• _Prompt_
Please copy each line below that contains the word "none".

====== Extracted information

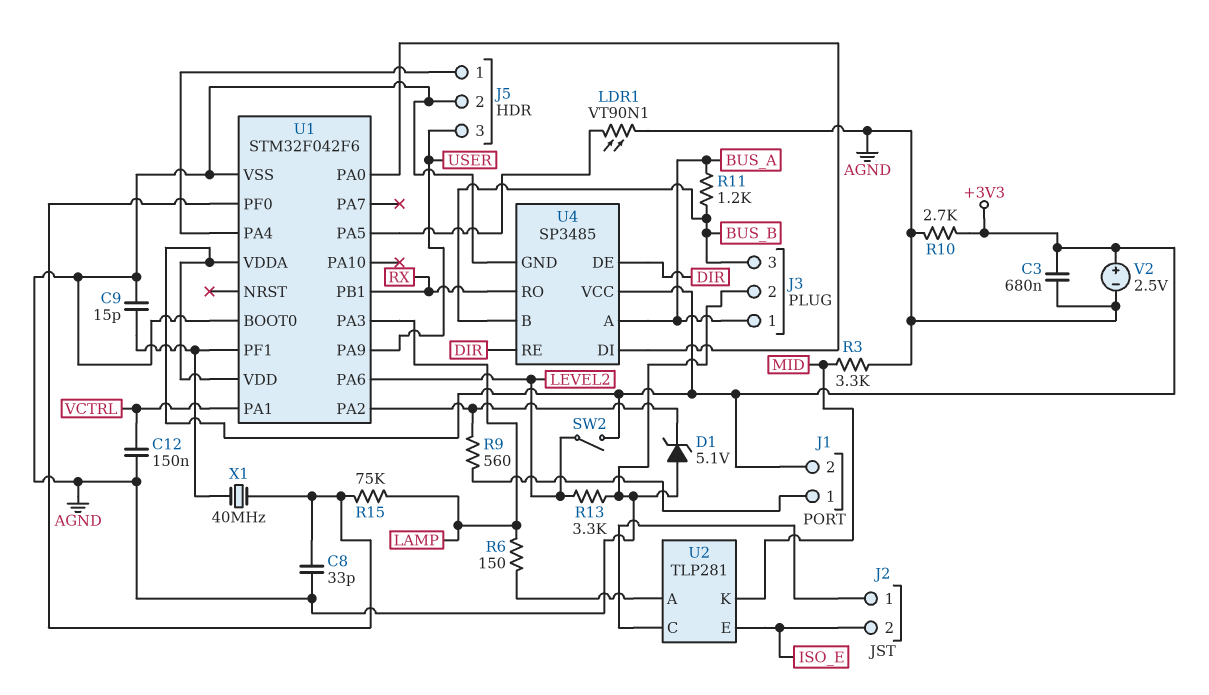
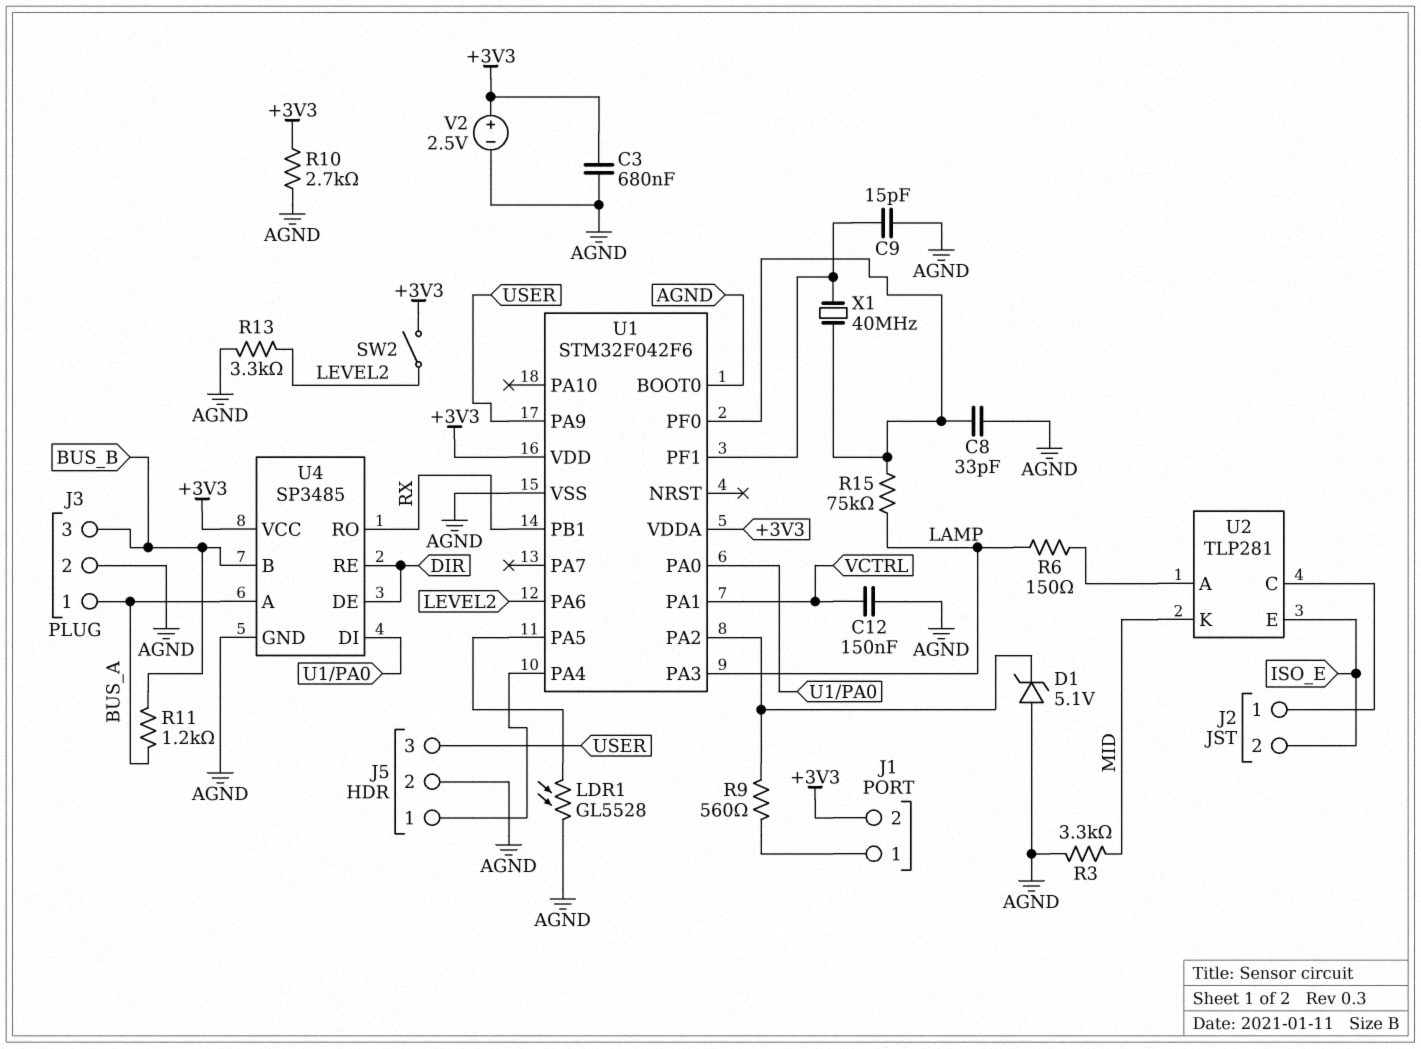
LDR1: VT90N1 (AGND, U1/PA5) -> GL5528 (AGND, U1/PA5)

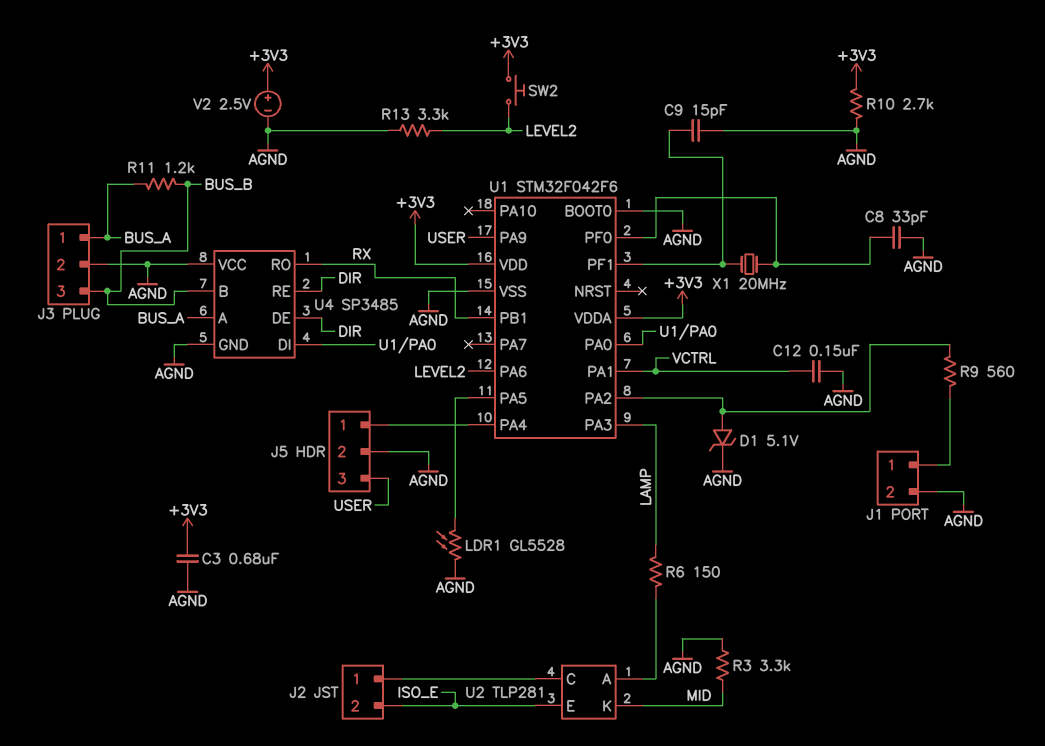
D1: zener 5.1V (A AGND, K U1/PA2) -> zener 5.1V (A U1/PA2, K AGND)
J1 pin 2: +3V3 -> AGND
R15: 75k (LAMP, U1/PF0) -> none
SW2: switch (+3V3, LEVEL2) -> button (+3V3, LEVEL2)
U4 pin VCC: +3V3 -> AGND
X1: 40MHz (U1/PF0, U1/PF1) -> 20MHz (U1/PF0, U1/PF1)

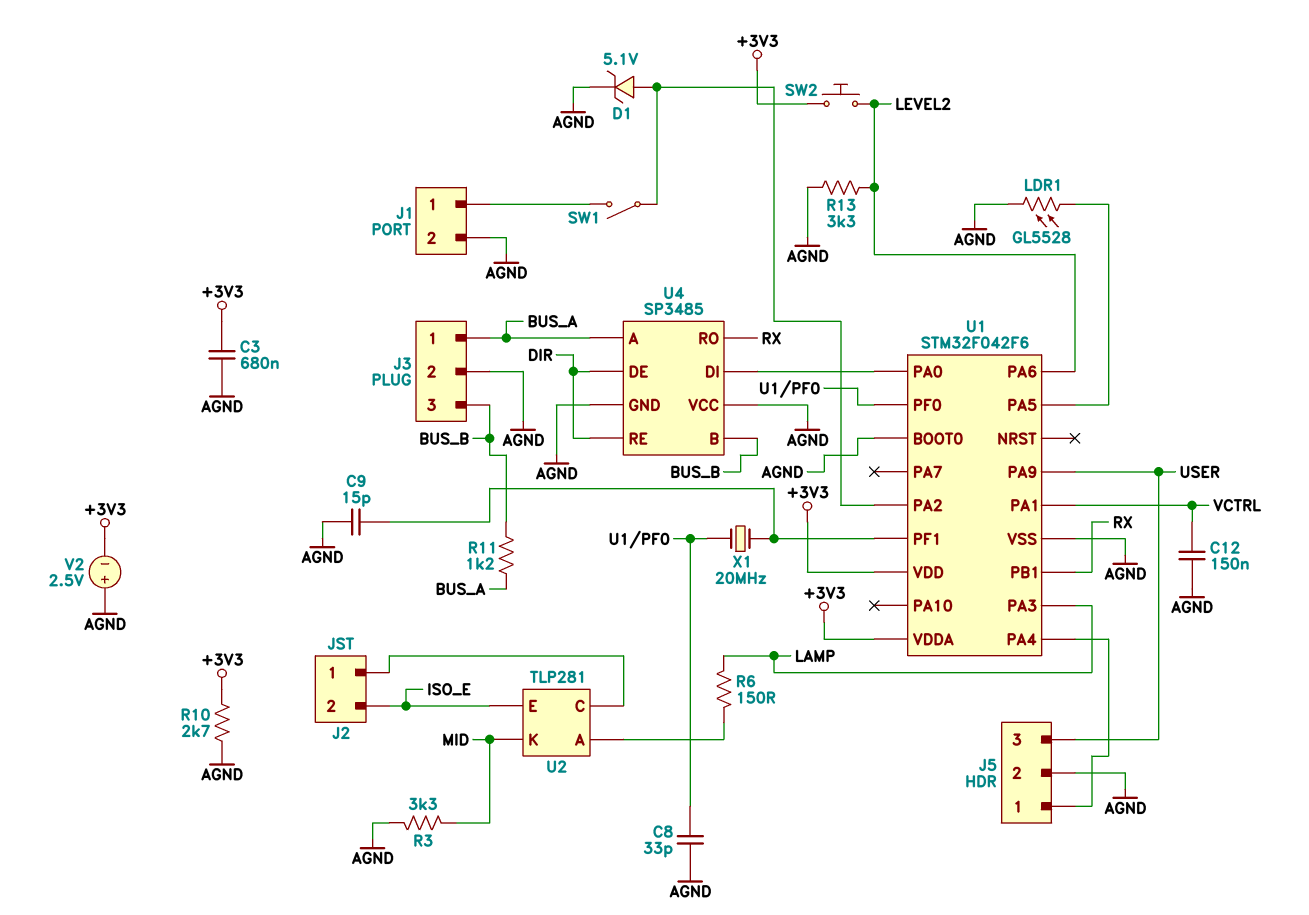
R9: 560 (J1/1, U1/PA2) -> none
SW1: none -> switch (J1/1, U1/PA2)
V2: 2.5V (plus +3V3, minus AGND) -> 2.5V (plus AGND, minus +3V3)

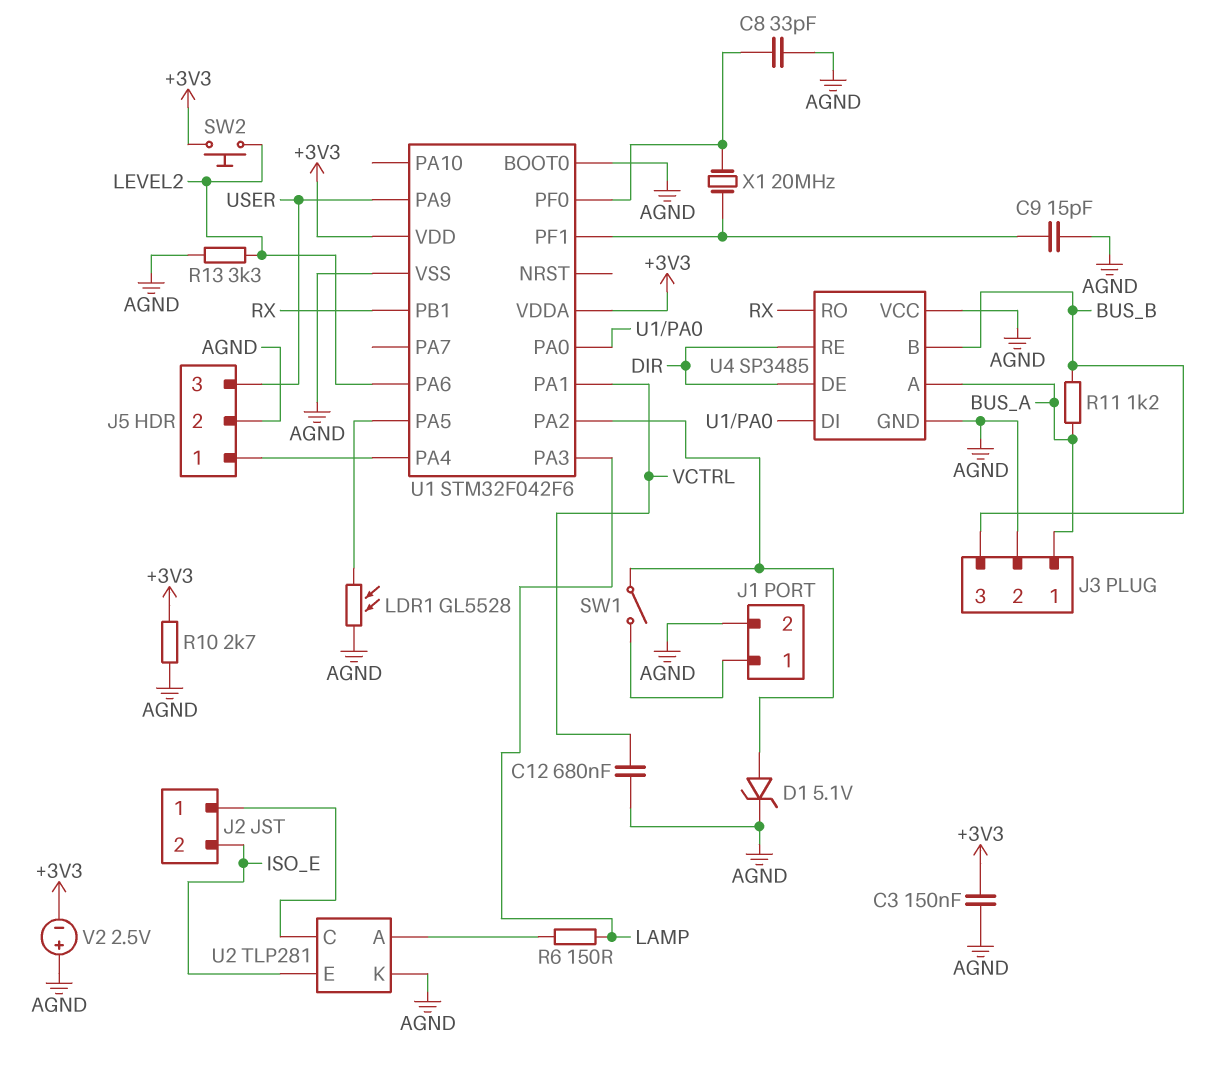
C3: 680nF (+3V3, AGND) -> 150nF (+3V3, AGND)
C12: 150nF (AGND, VCTRL) -> 680nF (AGND, VCTRL)
R3: 3.3k (AGND, MID) -> none
U2 pin K: MID -> AGND

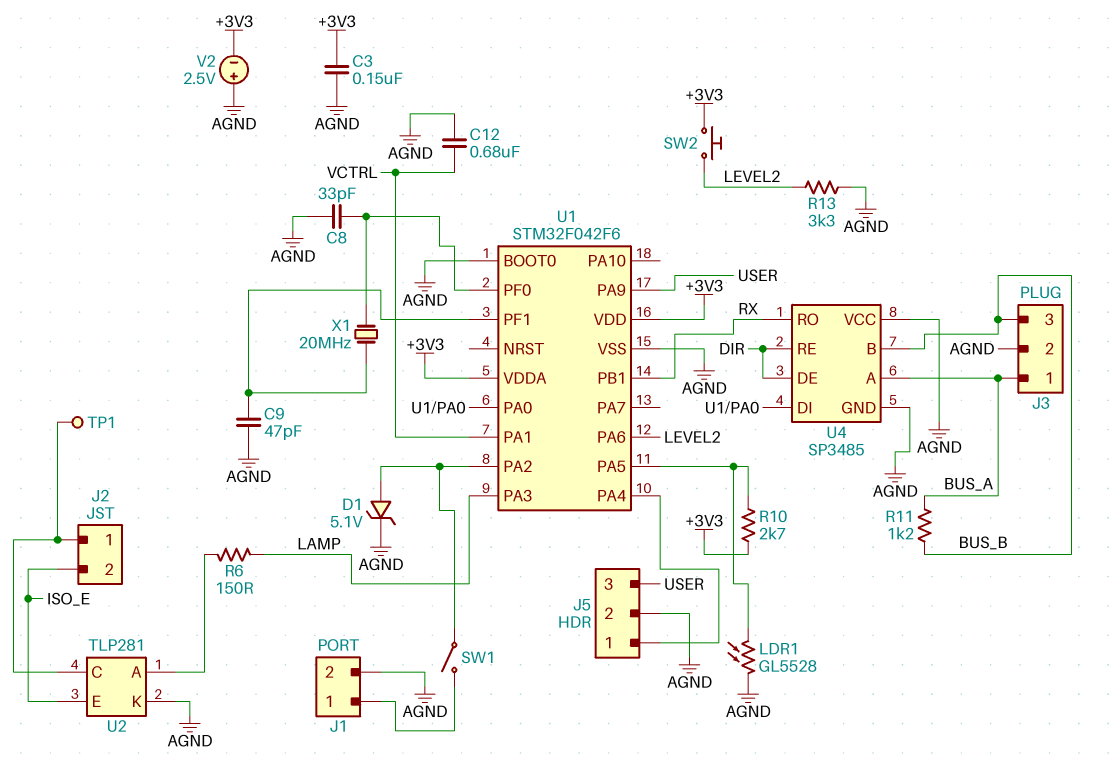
C9: 15pF (AGND, U1/PF1) -> 47pF (AGND, U1/PF1)
R10: 2.7k (+3V3, AGND) -> 2.7k (+3V3, U1/PA5)
TP1: none -> test point (J2/1)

============

• _Result for this task_
R15: 75k (LAMP, U1/PF0) -> none
R9: 560 (J1/1, U1/PA2) -> none
SW1: none -> switch (J1/1, U1/PA2)
R3: 3.3k (AGND, MID) -> none
TP1: none -> test point (J2/1)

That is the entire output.